- Requirement
The answer must be an exact copy of the records, with every picture left out.
[Source material Boundary: Start]
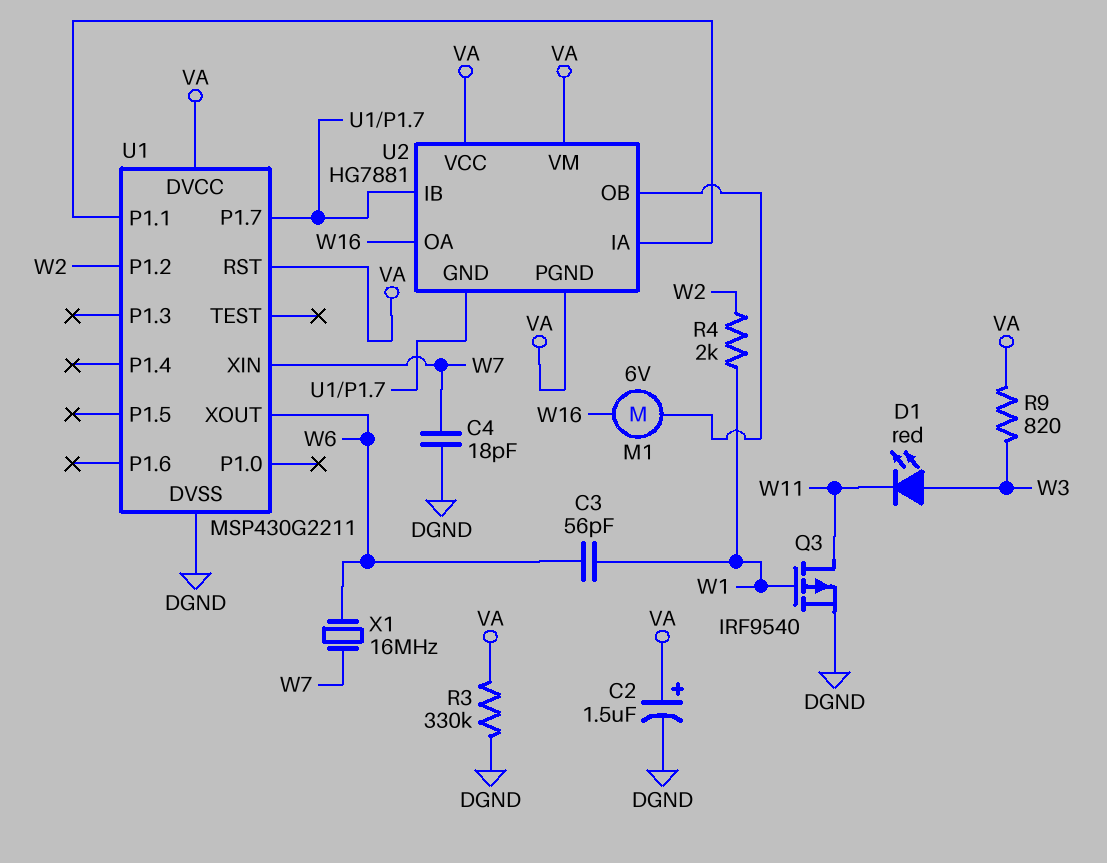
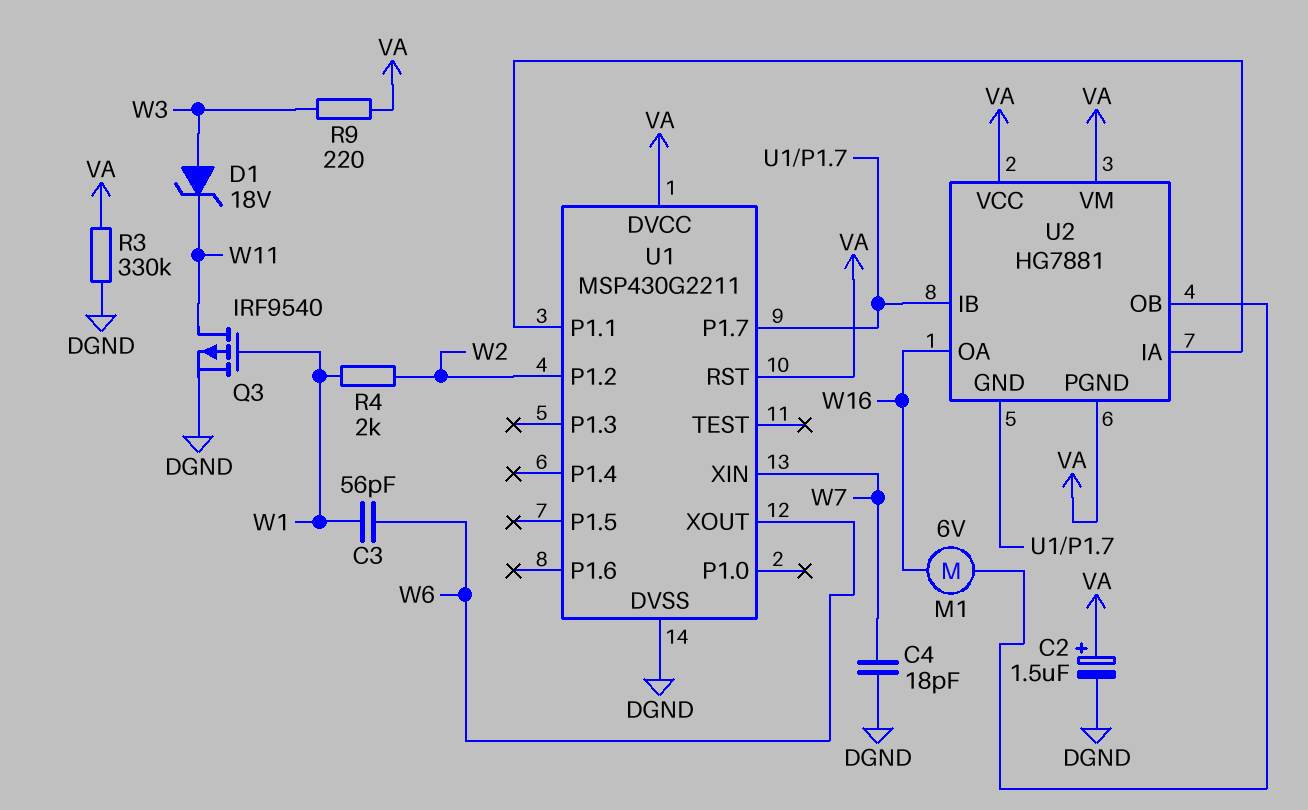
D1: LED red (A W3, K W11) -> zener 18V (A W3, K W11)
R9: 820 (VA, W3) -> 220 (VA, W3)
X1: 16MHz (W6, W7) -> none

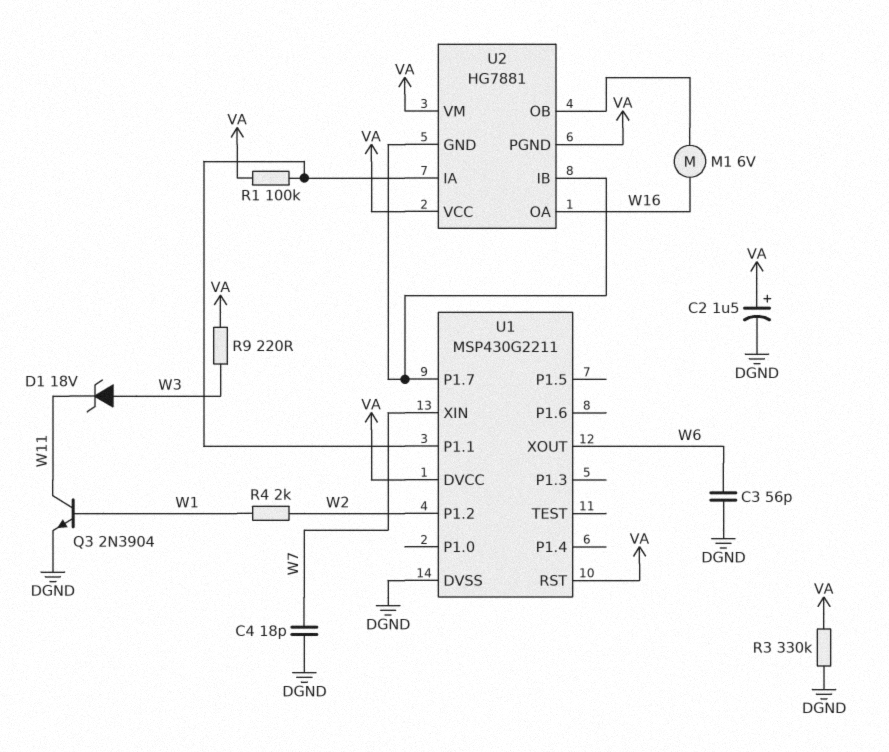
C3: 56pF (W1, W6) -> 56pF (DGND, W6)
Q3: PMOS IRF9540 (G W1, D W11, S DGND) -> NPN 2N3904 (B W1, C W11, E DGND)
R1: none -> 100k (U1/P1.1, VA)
[Source material Boundary: End]
- Solved exercise
D1: LED red (A W3, K W11) -> zener 18V (A W3, K W11)
R9: 820 (VA, W3) -> 220 (VA, W3)
X1: 16MHz (W6, W7) -> none

C3: 56pF (W1, W6) -> 56pF (DGND, W6)
Q3: PMOS IRF9540 (G W1, D W11, S DGND) -> NPN 2N3904 (B W1, C W11, E DGND)
R1: none -> 100k (U1/P1.1, VA)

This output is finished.